• [TASK TO COMPLETE]:
Reproduce word for word the lines from the beginning of the entries to the line with "(636, 577) = (207, 378): purple tape -> none", both included, but none of the pictures.

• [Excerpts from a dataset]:
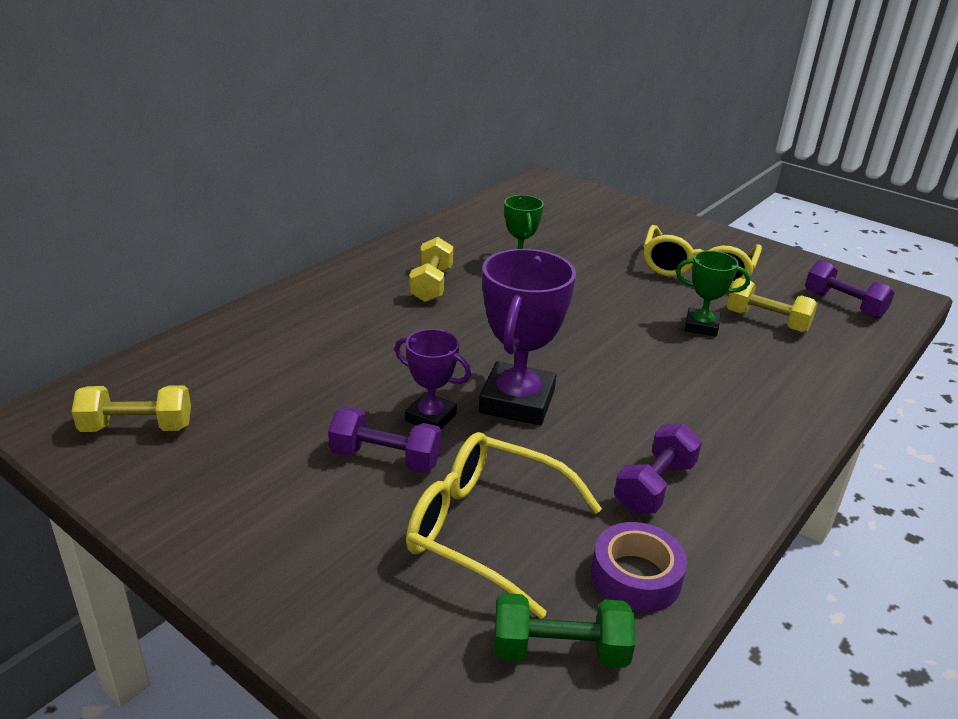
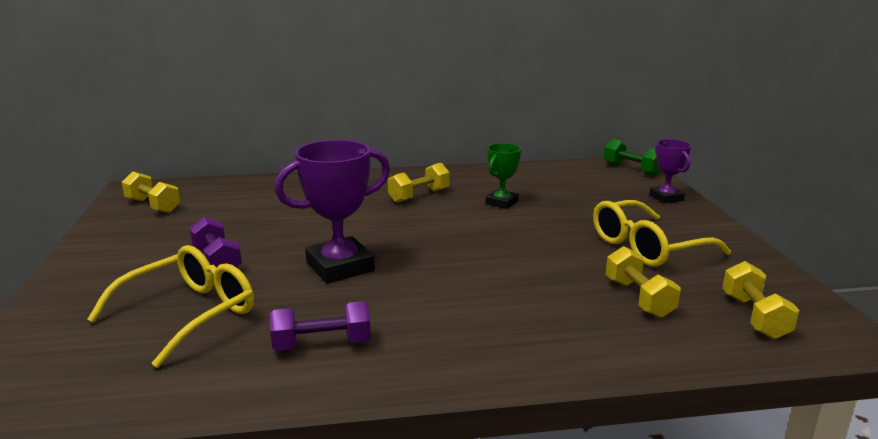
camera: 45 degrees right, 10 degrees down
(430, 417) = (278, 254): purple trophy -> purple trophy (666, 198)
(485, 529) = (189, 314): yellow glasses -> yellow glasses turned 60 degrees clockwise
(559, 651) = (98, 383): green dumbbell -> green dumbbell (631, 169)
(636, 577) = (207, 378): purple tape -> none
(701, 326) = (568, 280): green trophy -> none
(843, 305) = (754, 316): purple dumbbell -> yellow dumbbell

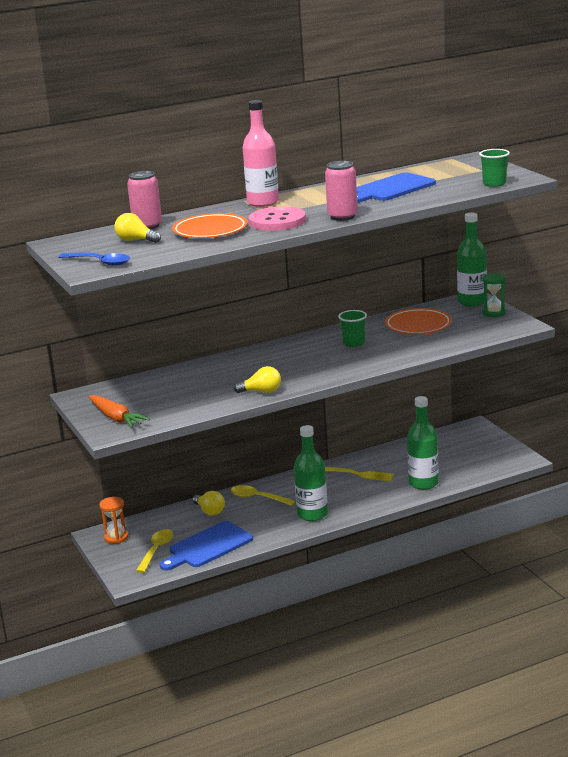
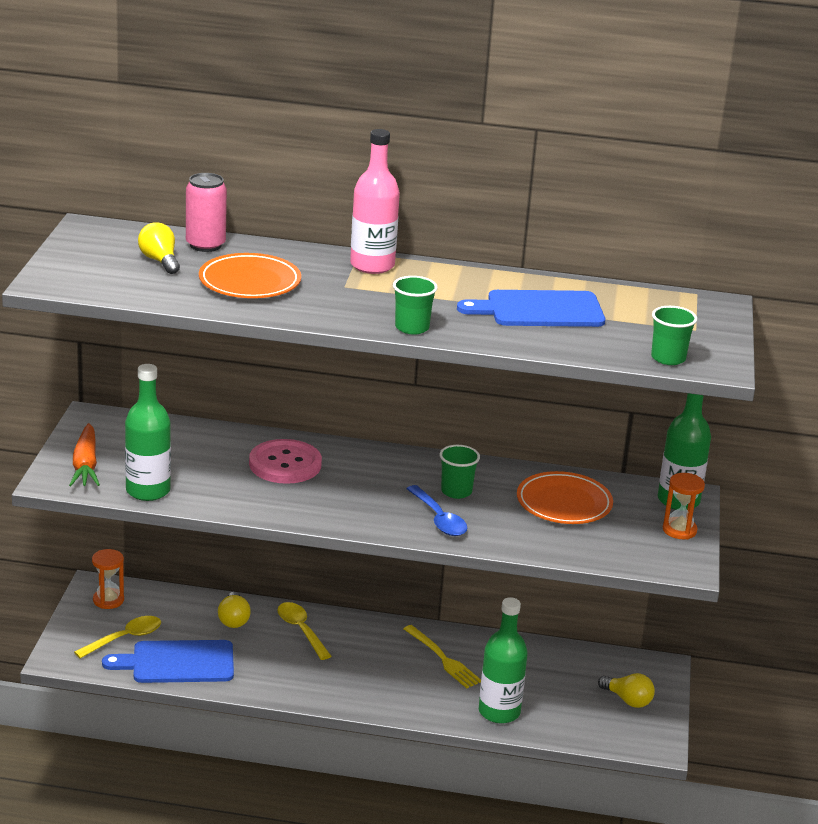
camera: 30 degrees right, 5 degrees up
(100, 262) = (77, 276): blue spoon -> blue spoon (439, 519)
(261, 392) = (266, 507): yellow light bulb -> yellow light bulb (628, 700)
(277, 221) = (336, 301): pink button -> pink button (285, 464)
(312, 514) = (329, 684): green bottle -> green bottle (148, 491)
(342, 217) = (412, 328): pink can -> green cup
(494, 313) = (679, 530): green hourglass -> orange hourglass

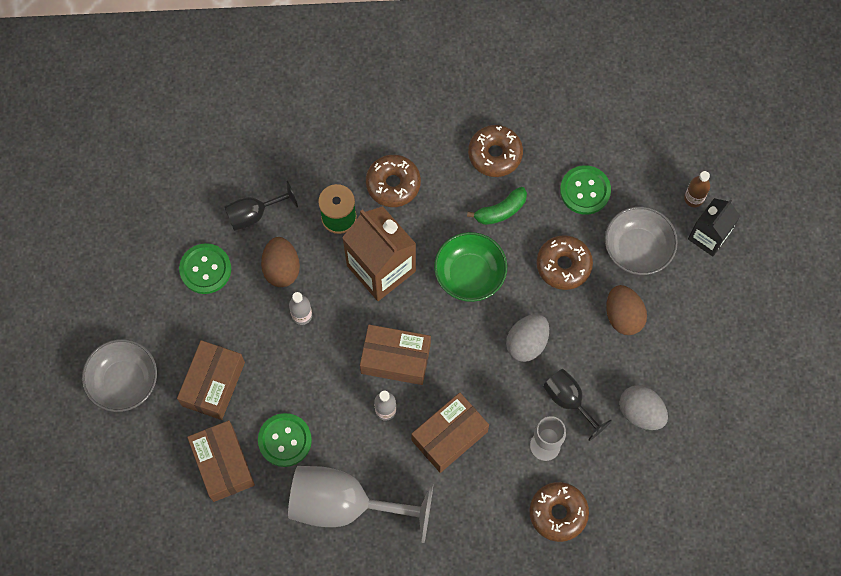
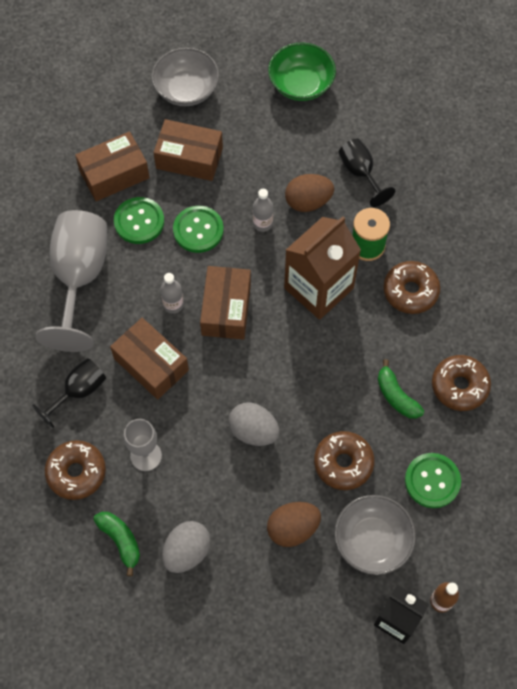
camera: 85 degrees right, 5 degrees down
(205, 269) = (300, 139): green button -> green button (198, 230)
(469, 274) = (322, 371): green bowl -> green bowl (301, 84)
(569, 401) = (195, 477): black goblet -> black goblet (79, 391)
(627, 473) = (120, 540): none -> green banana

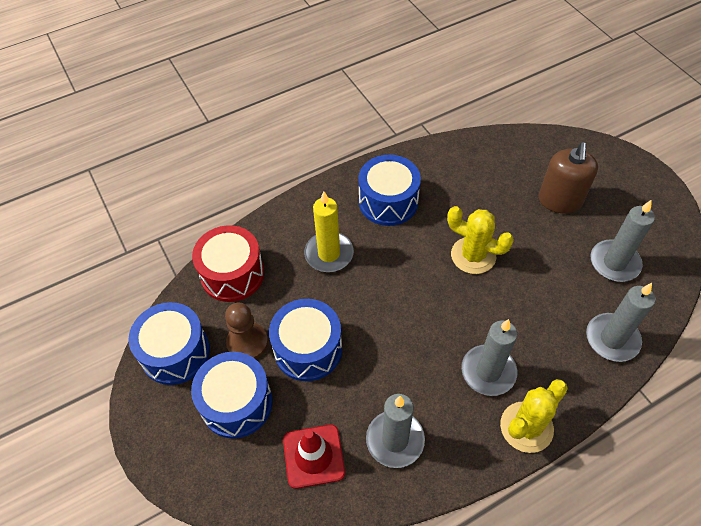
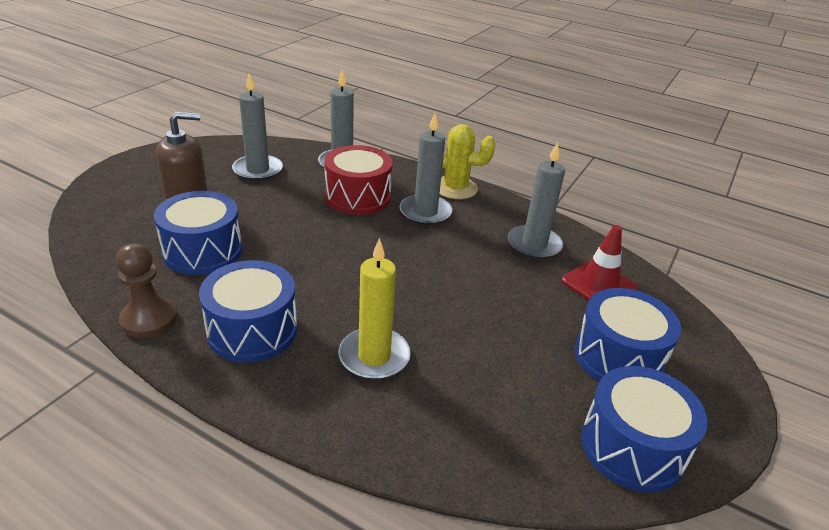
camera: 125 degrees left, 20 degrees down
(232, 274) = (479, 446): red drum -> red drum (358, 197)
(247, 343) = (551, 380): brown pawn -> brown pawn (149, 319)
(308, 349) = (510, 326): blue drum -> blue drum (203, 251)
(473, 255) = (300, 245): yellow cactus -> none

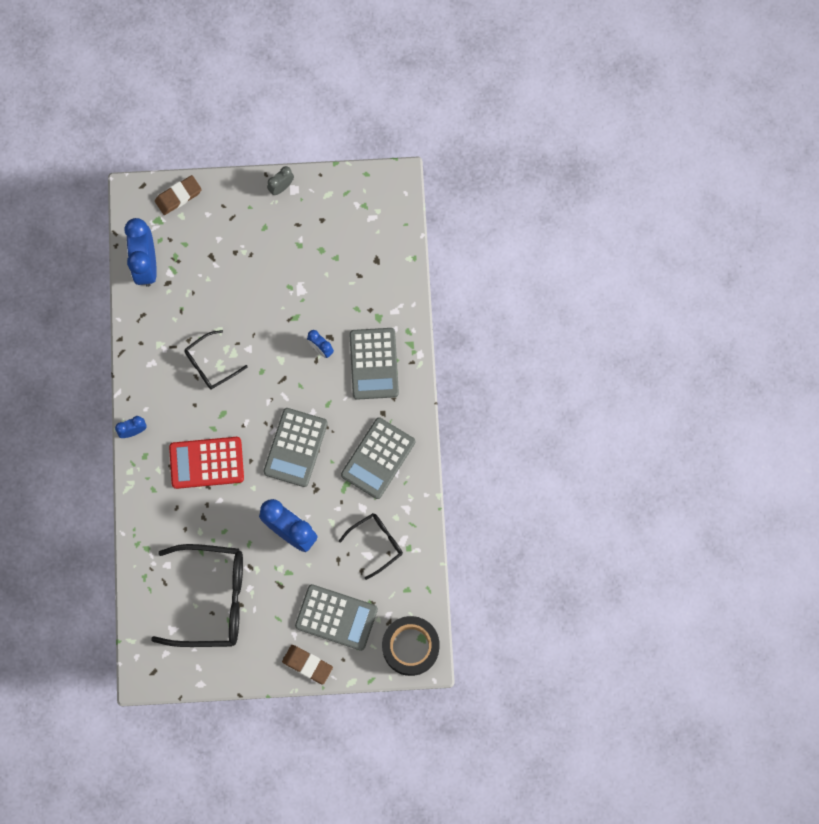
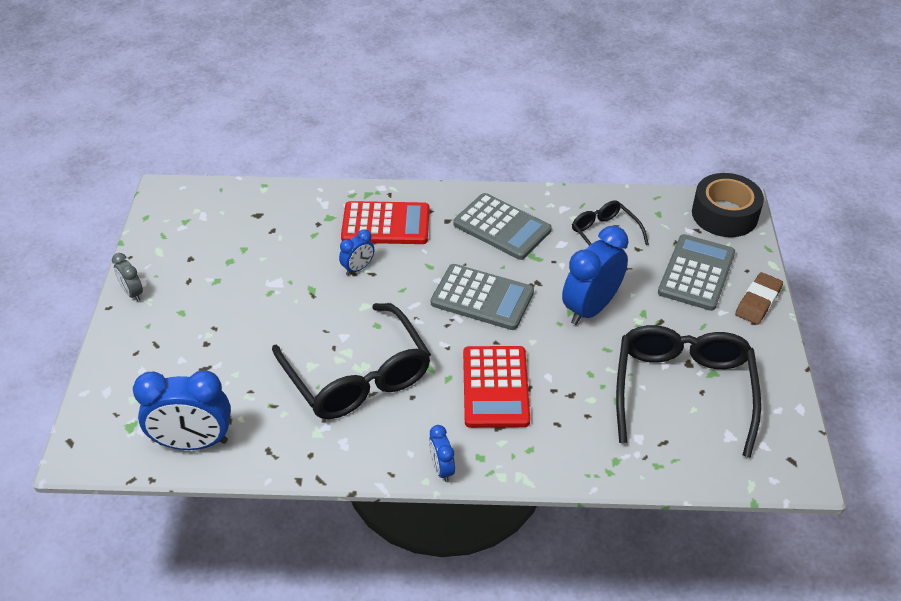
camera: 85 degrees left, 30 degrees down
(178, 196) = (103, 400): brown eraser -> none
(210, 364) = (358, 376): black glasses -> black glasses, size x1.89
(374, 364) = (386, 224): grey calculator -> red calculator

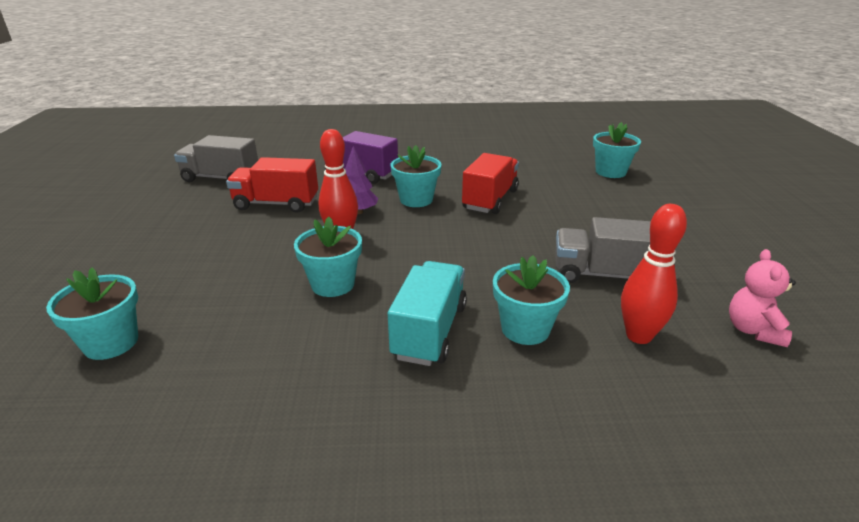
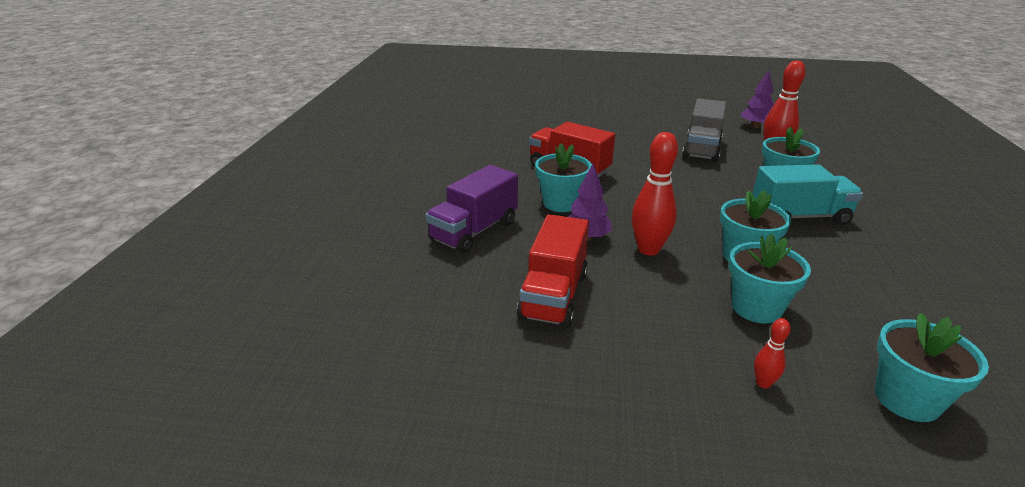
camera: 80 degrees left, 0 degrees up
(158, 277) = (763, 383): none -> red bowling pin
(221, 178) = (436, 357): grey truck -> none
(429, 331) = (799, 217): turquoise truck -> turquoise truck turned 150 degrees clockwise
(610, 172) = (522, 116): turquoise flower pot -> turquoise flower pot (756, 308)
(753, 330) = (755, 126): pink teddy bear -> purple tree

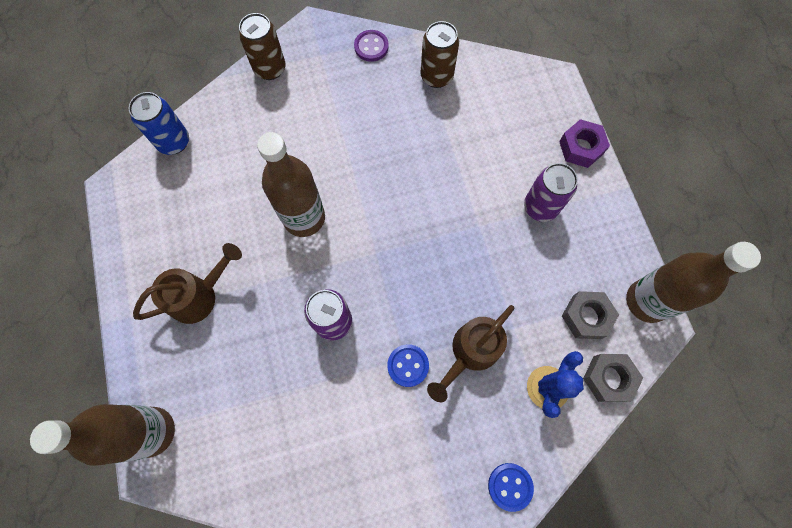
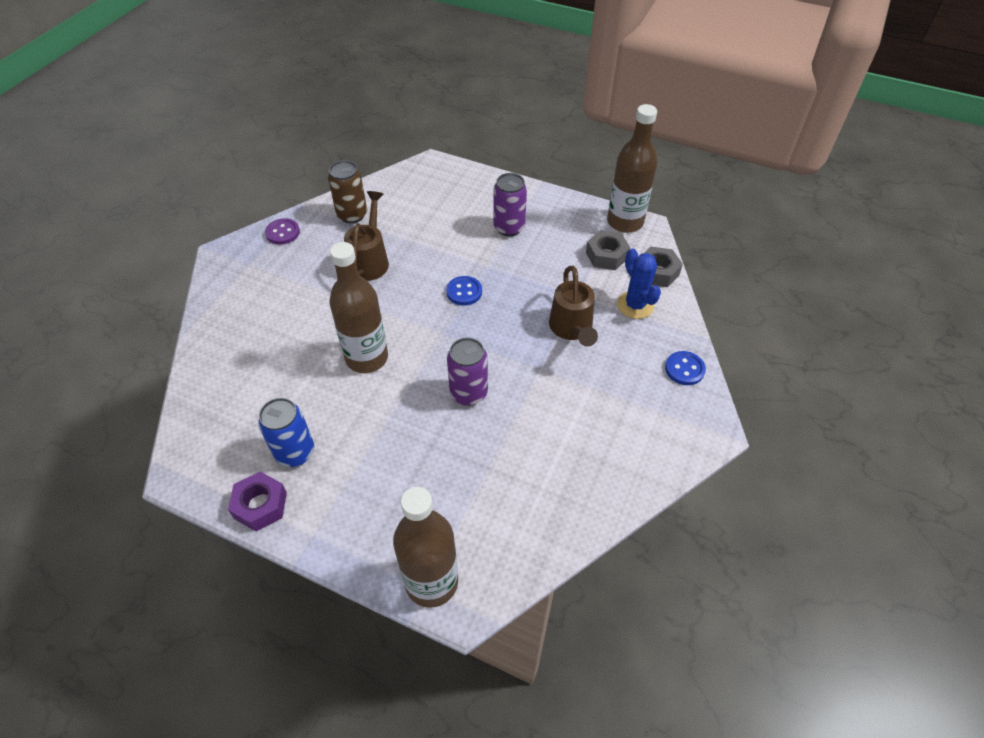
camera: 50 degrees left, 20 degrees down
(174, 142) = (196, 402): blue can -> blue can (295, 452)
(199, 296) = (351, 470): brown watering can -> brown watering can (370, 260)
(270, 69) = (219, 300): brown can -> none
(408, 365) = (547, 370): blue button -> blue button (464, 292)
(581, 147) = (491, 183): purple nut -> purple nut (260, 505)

• [RESULT BELOW]:
camera: 45 degrees right, 10 degrees down
(430, 417) = (278, 254): purple trophy -> purple trophy (666, 198)
(485, 529) = (189, 314): yellow glasses -> yellow glasses turned 60 degrees clockwise
(559, 651) = (98, 383): green dumbbell -> green dumbbell (631, 169)
(636, 577) = (207, 378): purple tape -> none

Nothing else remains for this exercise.